To do: Lift out each line of the data that holds "MODE".

Detected change data
Start of Block
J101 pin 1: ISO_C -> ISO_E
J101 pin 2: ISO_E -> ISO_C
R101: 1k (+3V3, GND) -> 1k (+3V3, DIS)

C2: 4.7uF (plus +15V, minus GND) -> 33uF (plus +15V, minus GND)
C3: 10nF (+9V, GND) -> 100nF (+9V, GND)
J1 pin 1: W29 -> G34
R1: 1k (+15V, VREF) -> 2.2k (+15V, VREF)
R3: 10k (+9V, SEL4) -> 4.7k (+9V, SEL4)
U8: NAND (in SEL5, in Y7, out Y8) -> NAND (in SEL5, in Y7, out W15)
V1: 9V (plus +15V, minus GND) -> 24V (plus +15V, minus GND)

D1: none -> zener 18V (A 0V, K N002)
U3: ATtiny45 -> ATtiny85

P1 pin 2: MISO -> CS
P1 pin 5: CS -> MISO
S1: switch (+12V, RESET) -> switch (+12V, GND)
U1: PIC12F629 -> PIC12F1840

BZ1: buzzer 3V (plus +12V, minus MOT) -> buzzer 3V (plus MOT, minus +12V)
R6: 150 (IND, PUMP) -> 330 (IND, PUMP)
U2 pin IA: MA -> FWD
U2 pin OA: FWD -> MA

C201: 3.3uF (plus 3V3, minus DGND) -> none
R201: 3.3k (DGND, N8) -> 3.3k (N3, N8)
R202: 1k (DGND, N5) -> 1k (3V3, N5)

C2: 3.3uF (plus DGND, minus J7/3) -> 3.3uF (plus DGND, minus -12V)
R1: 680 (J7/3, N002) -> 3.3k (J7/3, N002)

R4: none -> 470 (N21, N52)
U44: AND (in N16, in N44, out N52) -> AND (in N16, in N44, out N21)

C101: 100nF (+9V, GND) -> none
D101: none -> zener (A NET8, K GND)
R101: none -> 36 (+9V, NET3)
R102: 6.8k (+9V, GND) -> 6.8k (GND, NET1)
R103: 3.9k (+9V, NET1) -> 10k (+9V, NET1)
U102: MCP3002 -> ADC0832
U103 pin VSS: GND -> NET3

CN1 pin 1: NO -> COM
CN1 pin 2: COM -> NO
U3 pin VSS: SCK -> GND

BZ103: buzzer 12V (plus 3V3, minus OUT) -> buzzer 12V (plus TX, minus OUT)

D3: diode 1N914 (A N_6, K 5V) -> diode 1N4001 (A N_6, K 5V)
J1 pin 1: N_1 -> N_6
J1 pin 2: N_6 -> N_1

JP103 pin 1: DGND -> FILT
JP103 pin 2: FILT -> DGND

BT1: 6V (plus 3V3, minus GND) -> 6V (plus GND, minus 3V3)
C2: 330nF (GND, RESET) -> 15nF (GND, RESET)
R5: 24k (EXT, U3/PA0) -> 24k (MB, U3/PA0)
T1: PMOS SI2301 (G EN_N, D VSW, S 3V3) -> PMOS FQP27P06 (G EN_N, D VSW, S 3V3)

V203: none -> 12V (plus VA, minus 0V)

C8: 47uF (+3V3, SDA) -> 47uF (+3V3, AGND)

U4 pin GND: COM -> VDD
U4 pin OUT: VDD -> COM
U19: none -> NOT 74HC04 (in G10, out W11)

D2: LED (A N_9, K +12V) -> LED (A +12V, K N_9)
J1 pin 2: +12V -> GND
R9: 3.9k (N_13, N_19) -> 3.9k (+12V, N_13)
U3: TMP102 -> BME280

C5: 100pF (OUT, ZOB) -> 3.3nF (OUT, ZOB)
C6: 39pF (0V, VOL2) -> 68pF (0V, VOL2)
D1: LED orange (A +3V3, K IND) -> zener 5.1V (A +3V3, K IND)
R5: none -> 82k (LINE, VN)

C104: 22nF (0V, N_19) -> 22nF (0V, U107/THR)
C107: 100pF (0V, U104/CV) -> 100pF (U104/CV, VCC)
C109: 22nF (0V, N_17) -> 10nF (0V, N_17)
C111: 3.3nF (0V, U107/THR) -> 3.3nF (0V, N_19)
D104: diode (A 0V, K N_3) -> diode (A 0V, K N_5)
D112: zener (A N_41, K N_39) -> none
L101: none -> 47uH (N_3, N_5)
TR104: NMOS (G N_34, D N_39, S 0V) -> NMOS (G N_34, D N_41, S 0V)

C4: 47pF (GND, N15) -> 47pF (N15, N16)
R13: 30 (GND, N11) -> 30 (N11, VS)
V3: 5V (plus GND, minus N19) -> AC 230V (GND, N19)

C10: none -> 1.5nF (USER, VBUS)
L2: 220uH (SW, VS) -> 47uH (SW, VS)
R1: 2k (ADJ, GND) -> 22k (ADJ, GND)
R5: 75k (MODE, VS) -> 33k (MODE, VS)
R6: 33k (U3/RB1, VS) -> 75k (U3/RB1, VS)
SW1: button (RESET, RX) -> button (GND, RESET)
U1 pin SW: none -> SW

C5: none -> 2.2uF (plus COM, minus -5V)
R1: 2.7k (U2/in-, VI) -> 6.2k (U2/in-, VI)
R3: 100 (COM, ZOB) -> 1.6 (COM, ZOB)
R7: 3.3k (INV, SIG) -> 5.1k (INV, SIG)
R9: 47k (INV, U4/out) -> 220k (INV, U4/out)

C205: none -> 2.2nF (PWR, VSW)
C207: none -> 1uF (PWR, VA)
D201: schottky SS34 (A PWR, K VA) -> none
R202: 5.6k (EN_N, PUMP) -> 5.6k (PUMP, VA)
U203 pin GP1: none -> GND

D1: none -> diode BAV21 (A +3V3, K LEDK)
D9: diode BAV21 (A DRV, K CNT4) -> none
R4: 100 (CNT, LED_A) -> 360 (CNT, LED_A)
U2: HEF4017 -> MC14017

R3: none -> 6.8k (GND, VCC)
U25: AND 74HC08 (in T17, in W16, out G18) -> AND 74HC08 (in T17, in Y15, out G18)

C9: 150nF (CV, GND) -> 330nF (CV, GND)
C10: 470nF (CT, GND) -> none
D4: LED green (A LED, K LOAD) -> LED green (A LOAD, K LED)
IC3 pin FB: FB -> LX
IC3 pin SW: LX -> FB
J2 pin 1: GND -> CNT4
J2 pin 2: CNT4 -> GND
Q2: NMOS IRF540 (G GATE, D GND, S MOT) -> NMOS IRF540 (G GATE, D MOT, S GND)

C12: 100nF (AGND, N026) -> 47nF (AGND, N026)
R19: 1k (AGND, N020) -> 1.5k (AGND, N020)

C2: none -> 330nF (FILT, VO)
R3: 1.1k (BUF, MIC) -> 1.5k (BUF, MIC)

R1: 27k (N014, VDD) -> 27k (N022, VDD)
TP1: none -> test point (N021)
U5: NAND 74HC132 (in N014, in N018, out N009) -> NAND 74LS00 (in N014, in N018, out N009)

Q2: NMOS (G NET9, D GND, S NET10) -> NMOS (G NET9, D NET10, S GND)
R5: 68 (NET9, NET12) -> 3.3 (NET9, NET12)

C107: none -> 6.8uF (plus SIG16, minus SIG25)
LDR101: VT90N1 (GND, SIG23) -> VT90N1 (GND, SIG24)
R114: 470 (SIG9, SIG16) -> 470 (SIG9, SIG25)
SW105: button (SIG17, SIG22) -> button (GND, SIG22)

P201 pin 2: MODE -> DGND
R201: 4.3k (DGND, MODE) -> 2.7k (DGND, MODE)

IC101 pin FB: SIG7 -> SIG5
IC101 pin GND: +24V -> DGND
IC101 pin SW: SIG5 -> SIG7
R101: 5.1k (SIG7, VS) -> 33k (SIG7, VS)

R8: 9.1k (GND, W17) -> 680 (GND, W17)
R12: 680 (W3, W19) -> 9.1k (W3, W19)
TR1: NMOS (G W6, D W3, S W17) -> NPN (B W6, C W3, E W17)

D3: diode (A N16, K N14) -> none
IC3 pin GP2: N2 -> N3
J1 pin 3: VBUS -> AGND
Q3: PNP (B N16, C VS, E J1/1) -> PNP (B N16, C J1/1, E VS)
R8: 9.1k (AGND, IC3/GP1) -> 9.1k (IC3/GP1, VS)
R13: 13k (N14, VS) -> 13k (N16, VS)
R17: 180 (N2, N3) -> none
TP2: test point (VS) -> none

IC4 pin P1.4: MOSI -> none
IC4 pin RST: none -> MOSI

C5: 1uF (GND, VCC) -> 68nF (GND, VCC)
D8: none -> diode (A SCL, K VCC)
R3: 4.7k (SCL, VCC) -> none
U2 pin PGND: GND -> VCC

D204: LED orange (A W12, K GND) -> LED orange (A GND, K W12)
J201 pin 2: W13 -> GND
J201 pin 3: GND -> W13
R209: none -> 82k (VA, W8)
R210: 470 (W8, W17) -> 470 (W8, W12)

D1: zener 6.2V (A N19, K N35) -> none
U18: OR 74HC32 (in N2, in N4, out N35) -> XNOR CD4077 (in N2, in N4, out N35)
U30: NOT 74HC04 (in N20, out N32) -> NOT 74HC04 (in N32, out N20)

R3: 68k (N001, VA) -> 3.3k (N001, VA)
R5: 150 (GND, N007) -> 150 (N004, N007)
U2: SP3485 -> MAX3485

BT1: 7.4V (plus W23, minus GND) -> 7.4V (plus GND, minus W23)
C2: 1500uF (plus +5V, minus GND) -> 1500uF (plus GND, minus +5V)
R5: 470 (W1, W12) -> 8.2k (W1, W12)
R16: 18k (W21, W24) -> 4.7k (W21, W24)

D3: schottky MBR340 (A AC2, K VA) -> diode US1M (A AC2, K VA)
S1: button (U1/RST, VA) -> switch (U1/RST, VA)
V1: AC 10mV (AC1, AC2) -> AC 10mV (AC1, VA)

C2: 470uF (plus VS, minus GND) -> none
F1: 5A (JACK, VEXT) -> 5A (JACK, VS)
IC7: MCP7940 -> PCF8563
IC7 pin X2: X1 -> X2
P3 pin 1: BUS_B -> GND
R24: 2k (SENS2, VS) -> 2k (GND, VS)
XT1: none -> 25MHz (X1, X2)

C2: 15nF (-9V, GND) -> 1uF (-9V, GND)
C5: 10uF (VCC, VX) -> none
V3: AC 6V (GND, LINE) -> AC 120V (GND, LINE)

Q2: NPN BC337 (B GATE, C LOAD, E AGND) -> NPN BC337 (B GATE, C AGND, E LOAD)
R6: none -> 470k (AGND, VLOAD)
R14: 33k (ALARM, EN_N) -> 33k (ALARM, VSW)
End of Block
Result of the task:
R5: 75k (MODE, VS) -> 33k (MODE, VS)
P201 pin 2: MODE -> DGND
R201: 4.3k (DGND, MODE) -> 2.7k (DGND, MODE)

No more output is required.